GIVEN INSTRUCTION
Find each line in the records below that contains the string "treble", and copy those lines. Treat the match as case-sensitive.
## begin
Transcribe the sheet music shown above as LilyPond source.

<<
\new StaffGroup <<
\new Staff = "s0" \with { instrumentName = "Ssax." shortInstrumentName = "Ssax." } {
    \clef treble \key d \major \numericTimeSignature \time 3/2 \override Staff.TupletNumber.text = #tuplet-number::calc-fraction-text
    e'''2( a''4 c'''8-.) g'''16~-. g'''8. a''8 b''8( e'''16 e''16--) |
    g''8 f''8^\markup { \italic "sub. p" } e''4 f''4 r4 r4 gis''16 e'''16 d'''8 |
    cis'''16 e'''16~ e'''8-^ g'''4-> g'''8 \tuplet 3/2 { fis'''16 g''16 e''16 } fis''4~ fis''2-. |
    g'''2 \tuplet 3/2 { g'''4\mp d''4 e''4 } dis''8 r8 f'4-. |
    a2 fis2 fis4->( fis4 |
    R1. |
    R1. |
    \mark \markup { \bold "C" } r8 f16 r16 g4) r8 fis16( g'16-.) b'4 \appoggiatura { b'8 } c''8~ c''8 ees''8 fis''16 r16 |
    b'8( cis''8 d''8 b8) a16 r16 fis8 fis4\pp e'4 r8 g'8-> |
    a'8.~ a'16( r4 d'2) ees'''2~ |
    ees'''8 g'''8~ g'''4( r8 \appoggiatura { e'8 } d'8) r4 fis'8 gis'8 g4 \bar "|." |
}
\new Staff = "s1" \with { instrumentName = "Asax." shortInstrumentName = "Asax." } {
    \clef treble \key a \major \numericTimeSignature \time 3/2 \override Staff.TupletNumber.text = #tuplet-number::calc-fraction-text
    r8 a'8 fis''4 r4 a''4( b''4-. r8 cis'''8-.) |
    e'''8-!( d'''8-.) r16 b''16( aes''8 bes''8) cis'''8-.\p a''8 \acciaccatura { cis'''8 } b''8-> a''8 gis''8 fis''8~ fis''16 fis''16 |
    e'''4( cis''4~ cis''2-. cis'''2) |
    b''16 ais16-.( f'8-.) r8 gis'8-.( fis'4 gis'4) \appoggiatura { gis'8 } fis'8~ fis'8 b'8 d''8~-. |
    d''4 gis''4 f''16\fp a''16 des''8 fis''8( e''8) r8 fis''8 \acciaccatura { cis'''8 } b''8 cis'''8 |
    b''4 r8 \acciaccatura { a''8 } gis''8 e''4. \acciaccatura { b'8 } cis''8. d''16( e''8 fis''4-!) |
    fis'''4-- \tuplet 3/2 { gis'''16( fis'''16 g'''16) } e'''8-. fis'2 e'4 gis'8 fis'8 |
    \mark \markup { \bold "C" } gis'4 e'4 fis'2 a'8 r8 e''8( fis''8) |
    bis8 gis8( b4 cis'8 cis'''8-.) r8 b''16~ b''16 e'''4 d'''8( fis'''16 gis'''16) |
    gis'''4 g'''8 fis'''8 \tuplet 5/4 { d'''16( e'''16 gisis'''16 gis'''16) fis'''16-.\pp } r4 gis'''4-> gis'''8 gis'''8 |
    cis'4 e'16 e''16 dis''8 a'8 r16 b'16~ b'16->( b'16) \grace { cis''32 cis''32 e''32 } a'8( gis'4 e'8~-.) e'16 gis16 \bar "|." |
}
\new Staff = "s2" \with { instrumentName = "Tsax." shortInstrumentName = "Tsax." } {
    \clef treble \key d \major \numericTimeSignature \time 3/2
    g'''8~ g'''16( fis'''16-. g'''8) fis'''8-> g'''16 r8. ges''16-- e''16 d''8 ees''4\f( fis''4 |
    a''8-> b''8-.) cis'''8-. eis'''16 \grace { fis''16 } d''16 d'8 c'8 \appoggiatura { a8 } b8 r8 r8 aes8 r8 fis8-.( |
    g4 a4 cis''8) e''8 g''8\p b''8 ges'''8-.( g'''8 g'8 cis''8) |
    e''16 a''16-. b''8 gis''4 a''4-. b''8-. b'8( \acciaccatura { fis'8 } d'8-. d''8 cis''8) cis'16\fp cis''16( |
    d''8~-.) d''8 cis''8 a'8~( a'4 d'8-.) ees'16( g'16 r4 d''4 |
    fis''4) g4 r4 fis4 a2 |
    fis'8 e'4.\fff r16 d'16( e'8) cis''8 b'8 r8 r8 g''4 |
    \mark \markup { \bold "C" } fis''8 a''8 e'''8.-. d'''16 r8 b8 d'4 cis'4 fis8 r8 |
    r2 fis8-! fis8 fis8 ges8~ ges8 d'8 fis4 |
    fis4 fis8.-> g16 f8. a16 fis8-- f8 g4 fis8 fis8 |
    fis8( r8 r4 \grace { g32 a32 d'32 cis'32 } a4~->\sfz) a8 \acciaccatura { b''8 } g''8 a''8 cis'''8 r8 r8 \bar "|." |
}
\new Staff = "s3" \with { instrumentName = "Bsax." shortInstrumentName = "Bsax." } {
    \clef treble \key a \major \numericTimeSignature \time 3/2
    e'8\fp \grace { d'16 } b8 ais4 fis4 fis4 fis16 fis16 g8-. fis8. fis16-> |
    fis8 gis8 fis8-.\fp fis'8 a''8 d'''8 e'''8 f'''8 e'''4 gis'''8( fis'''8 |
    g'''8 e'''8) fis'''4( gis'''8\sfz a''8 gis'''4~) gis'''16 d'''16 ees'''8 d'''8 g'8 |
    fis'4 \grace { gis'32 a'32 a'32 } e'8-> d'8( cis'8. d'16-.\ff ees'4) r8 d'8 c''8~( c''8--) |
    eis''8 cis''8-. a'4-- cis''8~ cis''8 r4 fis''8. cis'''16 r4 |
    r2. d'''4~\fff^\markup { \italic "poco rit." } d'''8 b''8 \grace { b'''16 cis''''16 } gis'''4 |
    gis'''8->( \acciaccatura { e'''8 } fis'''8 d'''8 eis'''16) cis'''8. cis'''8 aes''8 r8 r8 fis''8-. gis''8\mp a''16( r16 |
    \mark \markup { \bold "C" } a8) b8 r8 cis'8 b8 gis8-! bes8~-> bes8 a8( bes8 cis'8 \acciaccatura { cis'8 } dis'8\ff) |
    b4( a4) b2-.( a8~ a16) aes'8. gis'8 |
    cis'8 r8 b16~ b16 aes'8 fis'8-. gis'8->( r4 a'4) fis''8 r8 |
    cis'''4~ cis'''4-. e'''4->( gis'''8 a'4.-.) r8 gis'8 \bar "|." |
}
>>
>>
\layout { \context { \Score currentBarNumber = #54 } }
## end
RESULT
    \clef treble \key d \major \numericTimeSignature \time 3/2 \override Staff.TupletNumber.text = #tuplet-number::calc-fraction-text
    \clef treble \key a \major \numericTimeSignature \time 3/2 \override Staff.TupletNumber.text = #tuplet-number::calc-fraction-text
    \clef treble \key d \major \numericTimeSignature \time 3/2
    \clef treble \key a \major \numericTimeSignature \time 3/2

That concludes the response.